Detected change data

- Opening Delimiter -

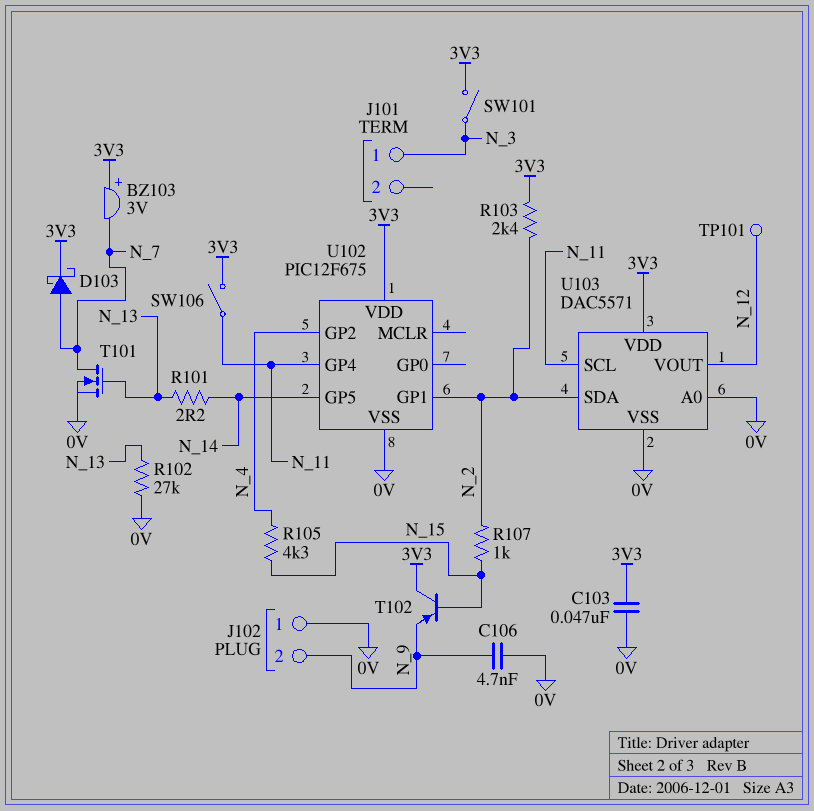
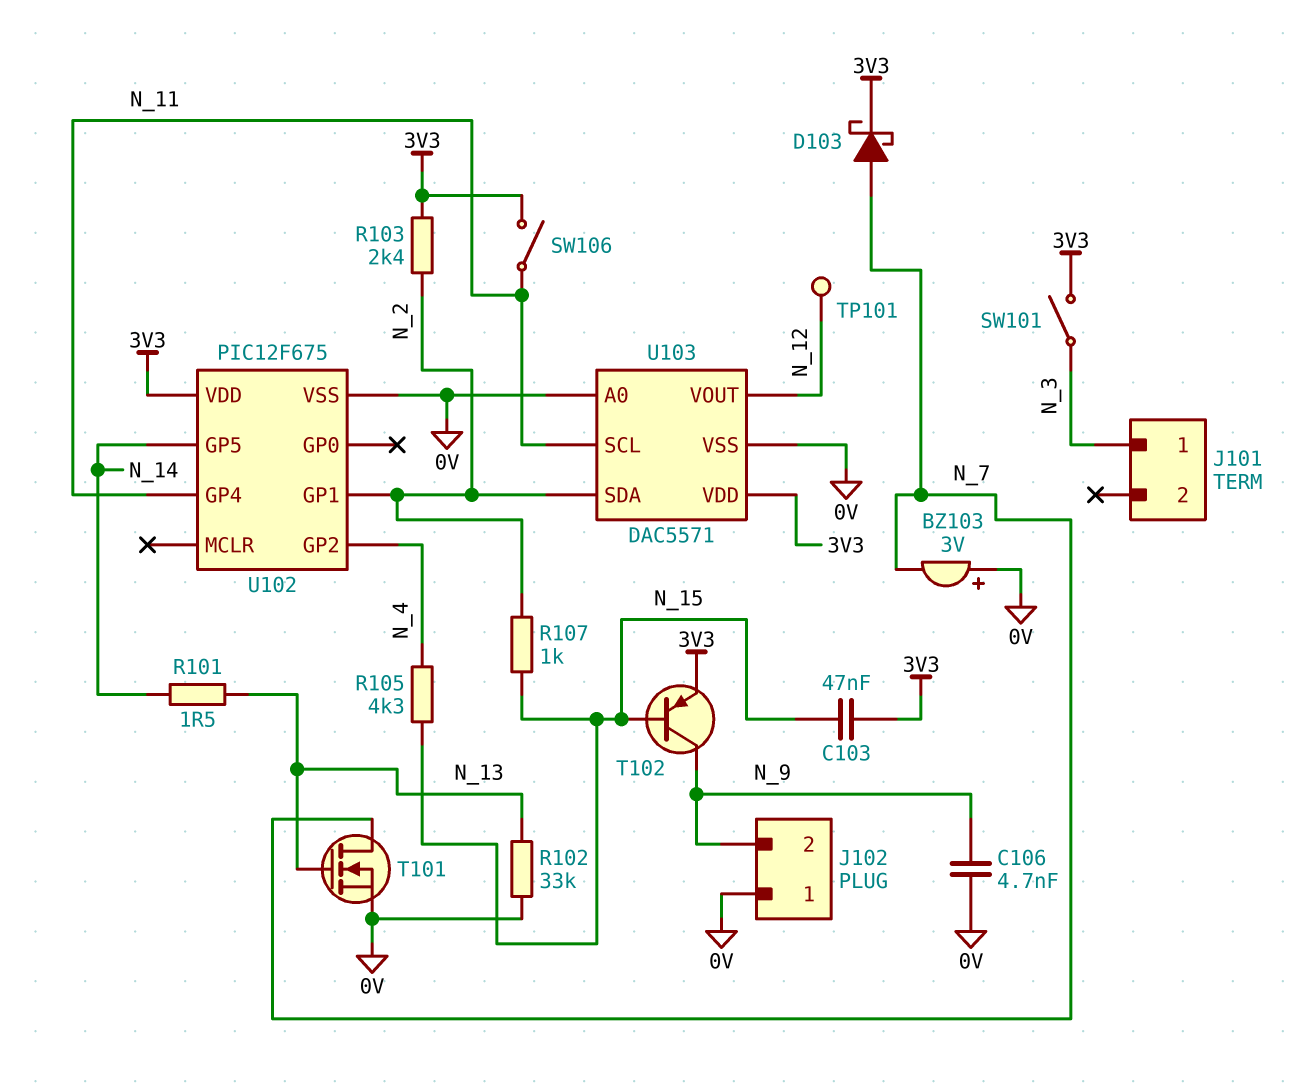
BZ103: buzzer 3V (plus 3V3, minus N_7) -> buzzer 3V (plus 0V, minus N_7)
C103: 47nF (0V, 3V3) -> 47nF (3V3, N_15)
R101: 2.2 (N_13, N_14) -> 1.5 (N_13, N_14)
R102: 27k (0V, N_13) -> 33k (0V, N_13)
T102: PNP (B N_15, C 3V3, E N_9) -> PNP (B N_15, C N_9, E 3V3)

- Closing Delimiter -

§ PROBLEM TO WORK ON
Could you reproduce every record above exactly, leaving out the pictures?

§ ANSWER TO THIS PROBLEM
BZ103: buzzer 3V (plus 3V3, minus N_7) -> buzzer 3V (plus 0V, minus N_7)
C103: 47nF (0V, 3V3) -> 47nF (3V3, N_15)
R101: 2.2 (N_13, N_14) -> 1.5 (N_13, N_14)
R102: 27k (0V, N_13) -> 33k (0V, N_13)
T102: PNP (B N_15, C 3V3, E N_9) -> PNP (B N_15, C N_9, E 3V3)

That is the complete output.